Material provided:

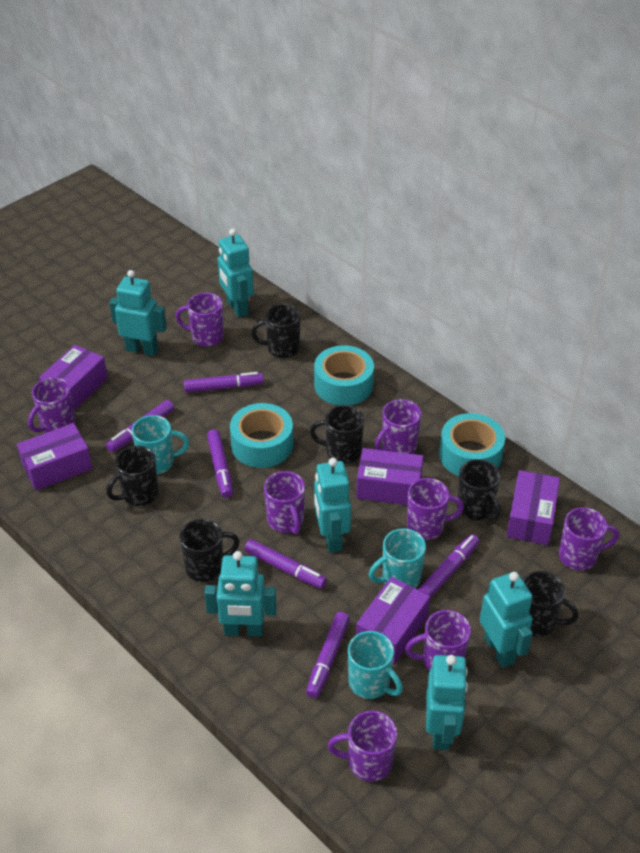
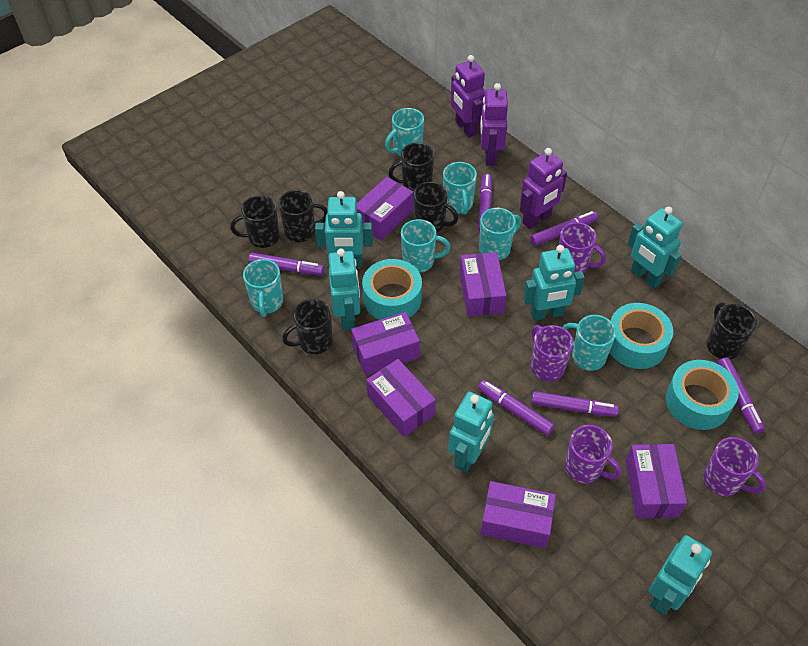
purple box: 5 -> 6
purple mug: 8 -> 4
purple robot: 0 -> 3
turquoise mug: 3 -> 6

What is needed: Your job is to reproduce the material exactly. Keep pictures out of it.

Task result:
purple box: 5 -> 6
purple mug: 8 -> 4
purple robot: 0 -> 3
turquoise mug: 3 -> 6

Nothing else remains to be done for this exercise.